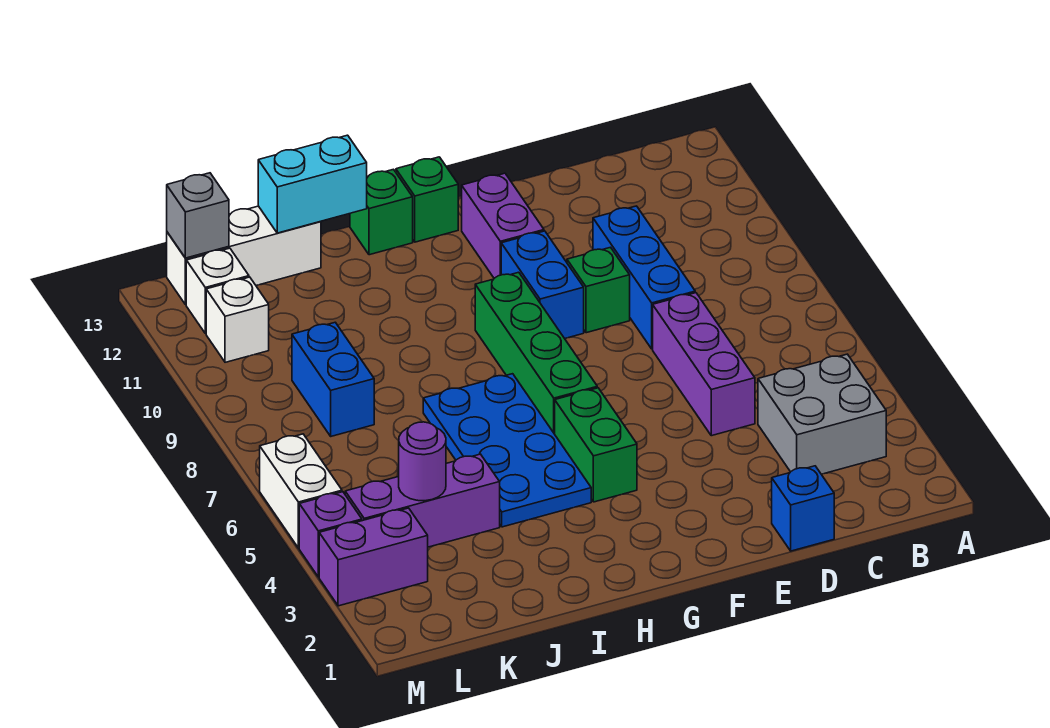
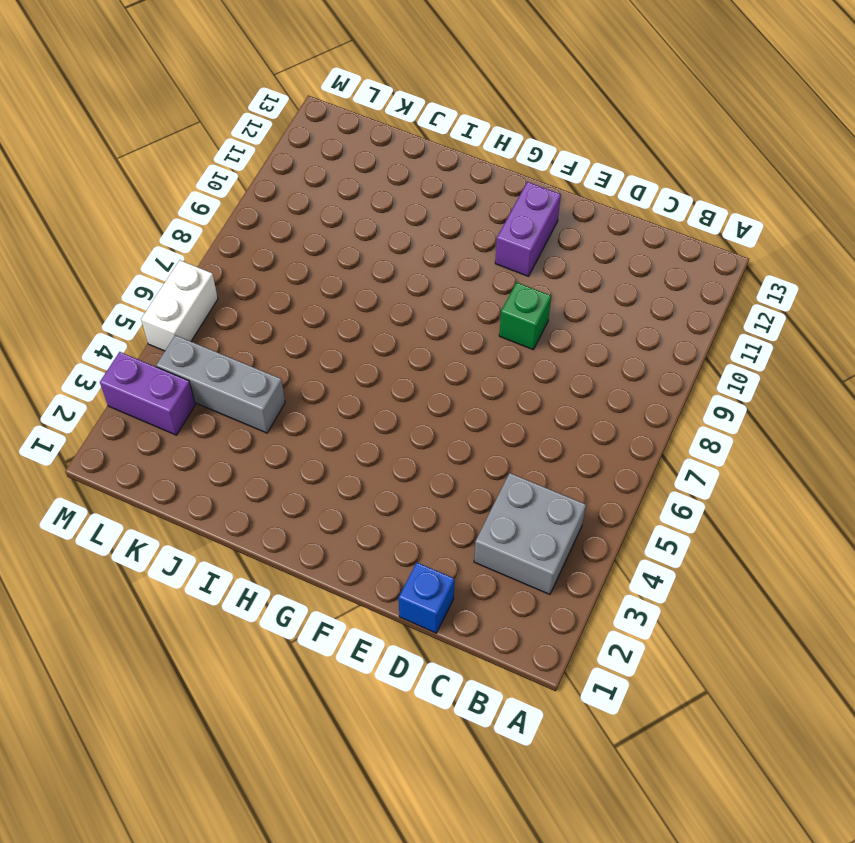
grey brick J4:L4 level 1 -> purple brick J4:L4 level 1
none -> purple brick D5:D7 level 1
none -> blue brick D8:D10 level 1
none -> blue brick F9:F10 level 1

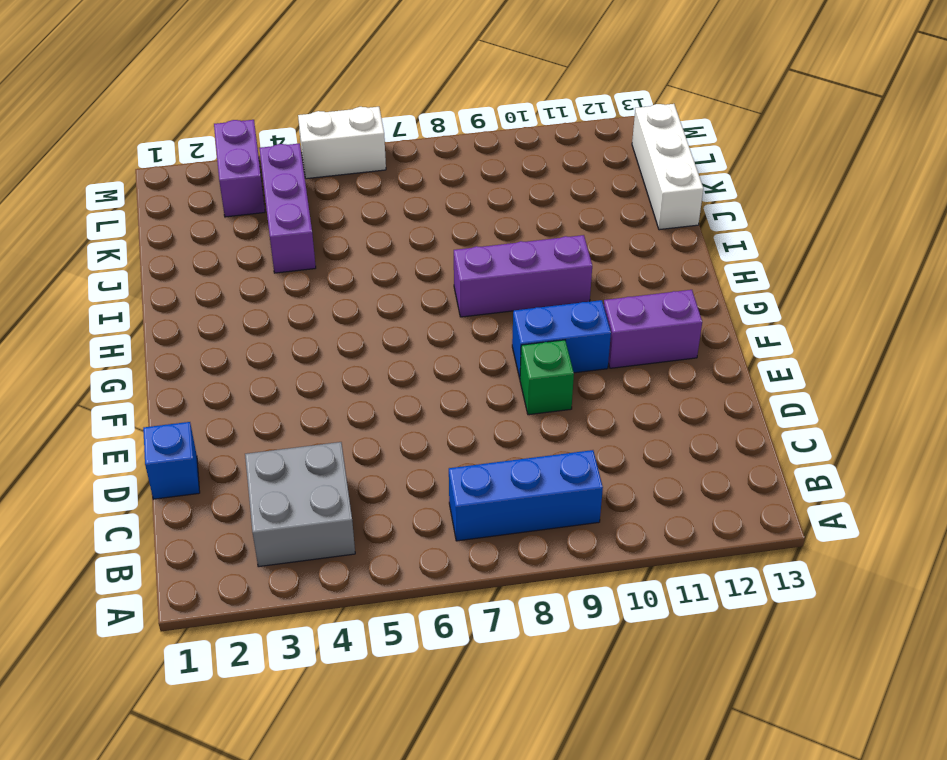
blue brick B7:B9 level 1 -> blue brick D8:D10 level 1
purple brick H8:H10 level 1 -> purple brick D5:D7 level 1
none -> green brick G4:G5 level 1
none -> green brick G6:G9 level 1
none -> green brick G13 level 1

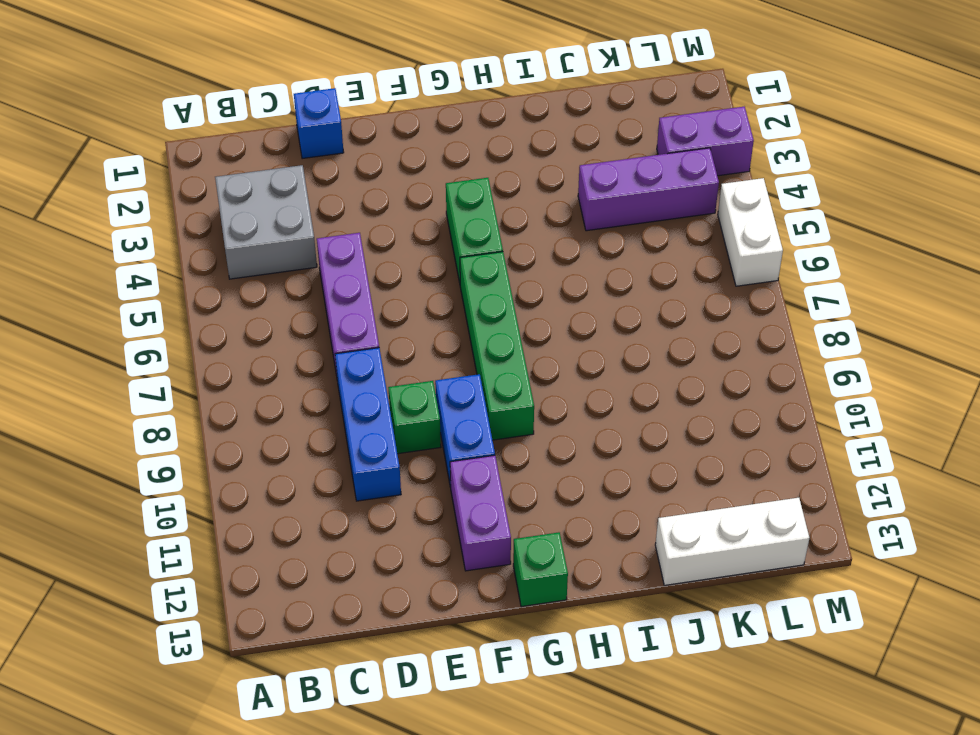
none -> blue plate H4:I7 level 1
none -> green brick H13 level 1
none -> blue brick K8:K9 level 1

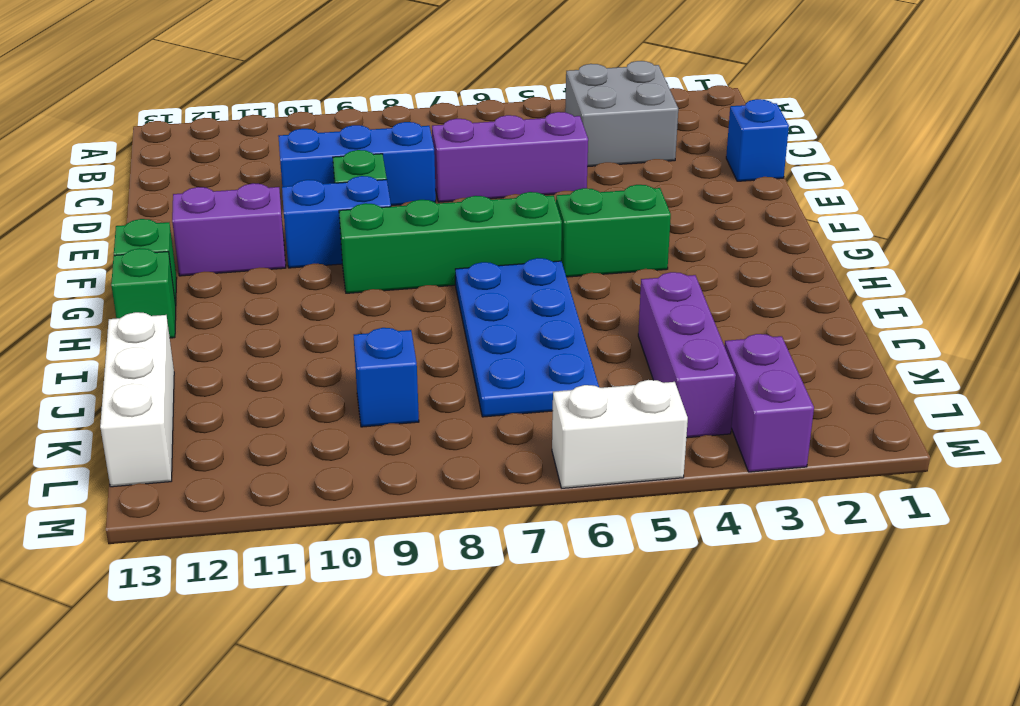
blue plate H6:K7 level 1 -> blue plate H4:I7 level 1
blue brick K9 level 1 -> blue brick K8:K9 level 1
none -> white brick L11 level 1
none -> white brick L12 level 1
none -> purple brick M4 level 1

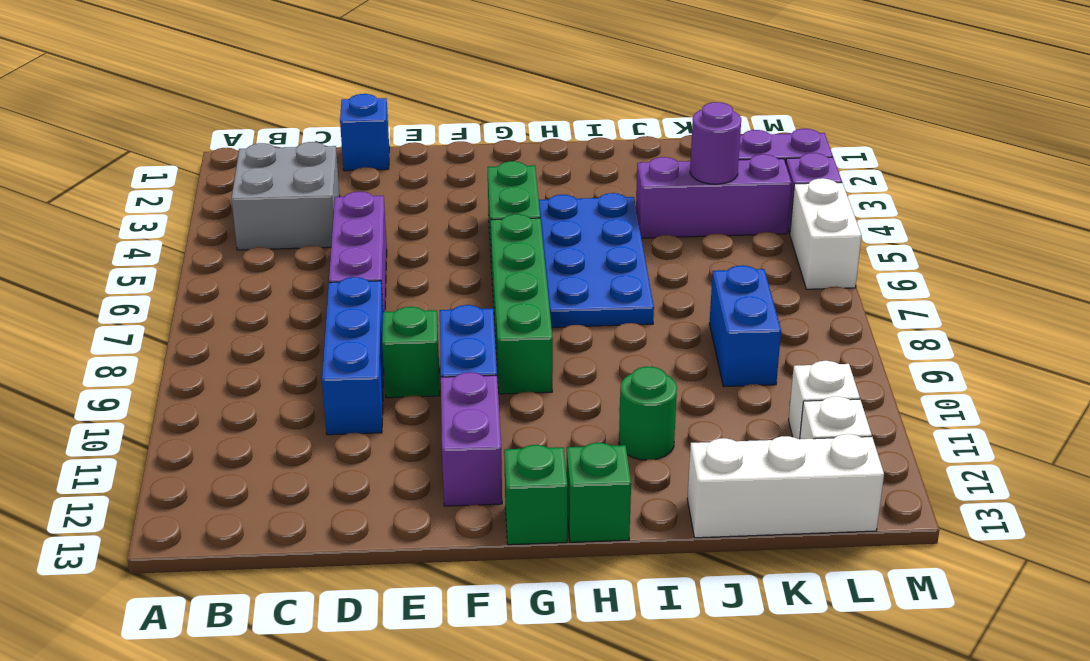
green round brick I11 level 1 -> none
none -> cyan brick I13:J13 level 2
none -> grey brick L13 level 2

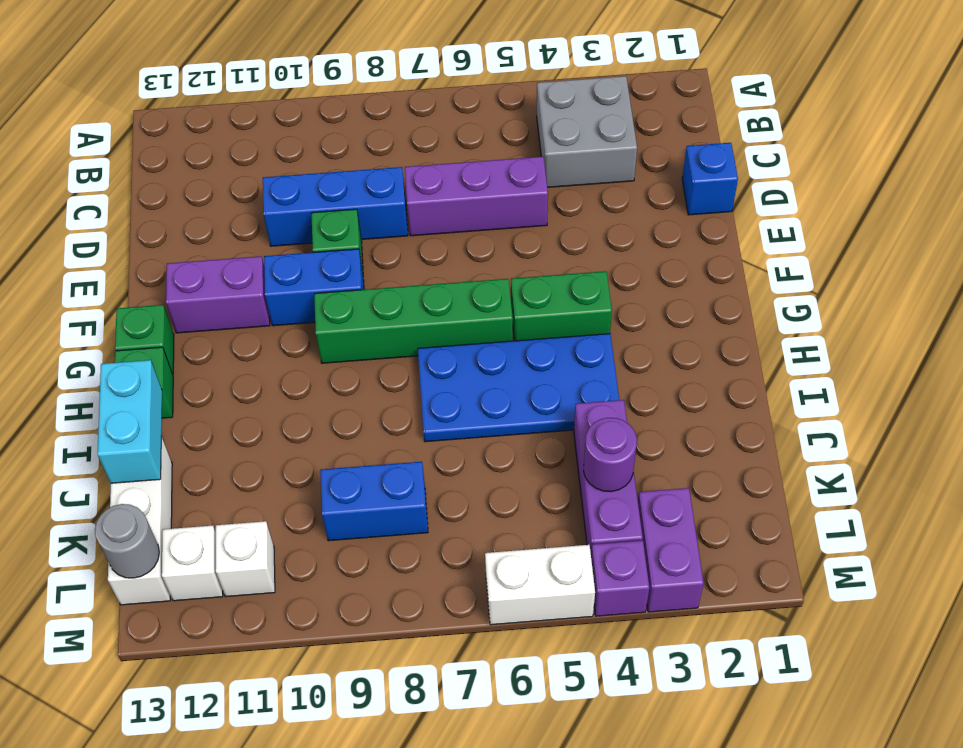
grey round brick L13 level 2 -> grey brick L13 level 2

-*-*-

Brief: From the line holding "purple brick H8:H10" to the final line of the data above, give each line again exactly, both ends included, and drop the pictures.

Solution for this exercise:
purple brick H8:H10 level 1 -> purple brick D5:D7 level 1
none -> green brick G4:G5 level 1
none -> green brick G6:G9 level 1
none -> green brick G13 level 1

none -> blue plate H4:I7 level 1
none -> green brick H13 level 1
none -> blue brick K8:K9 level 1

blue plate H6:K7 level 1 -> blue plate H4:I7 level 1
blue brick K9 level 1 -> blue brick K8:K9 level 1
none -> white brick L11 level 1
none -> white brick L12 level 1
none -> purple brick M4 level 1

green round brick I11 level 1 -> none
none -> cyan brick I13:J13 level 2
none -> grey brick L13 level 2

grey round brick L13 level 2 -> grey brick L13 level 2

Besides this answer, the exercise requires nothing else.